Saved entries:

• • • • •

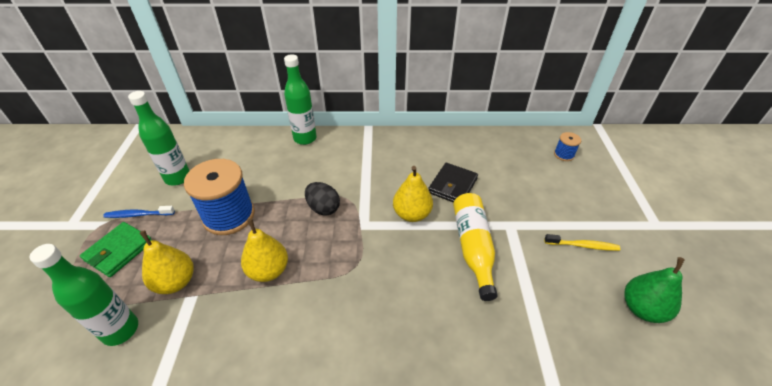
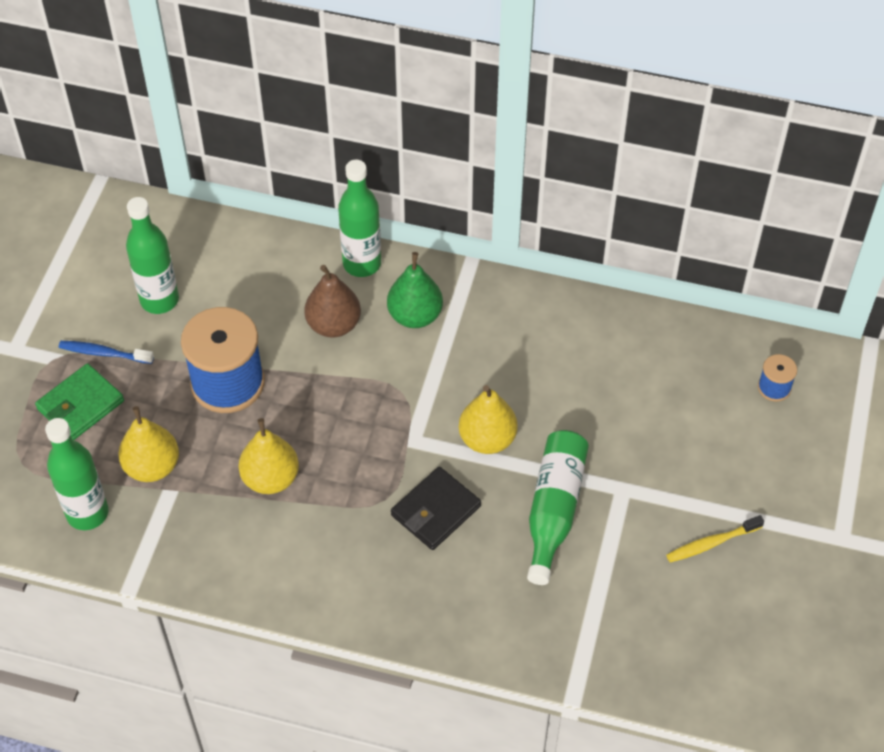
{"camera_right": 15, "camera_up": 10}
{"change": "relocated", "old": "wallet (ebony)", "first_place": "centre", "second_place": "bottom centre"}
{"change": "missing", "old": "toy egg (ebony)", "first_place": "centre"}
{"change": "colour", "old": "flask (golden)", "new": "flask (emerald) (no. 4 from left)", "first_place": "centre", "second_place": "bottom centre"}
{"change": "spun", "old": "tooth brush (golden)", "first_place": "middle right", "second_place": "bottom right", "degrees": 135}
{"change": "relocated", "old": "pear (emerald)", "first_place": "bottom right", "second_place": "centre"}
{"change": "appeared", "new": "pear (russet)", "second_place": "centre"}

• • • • •

Exercise objective:
Which lines of the data contain "relocated"? Copy them all.

Answer space:
{"change": "relocated", "old": "wallet (ebony)", "first_place": "centre", "second_place": "bottom centre"}
{"change": "relocated", "old": "pear (emerald)", "first_place": "bottom right", "second_place": "centre"}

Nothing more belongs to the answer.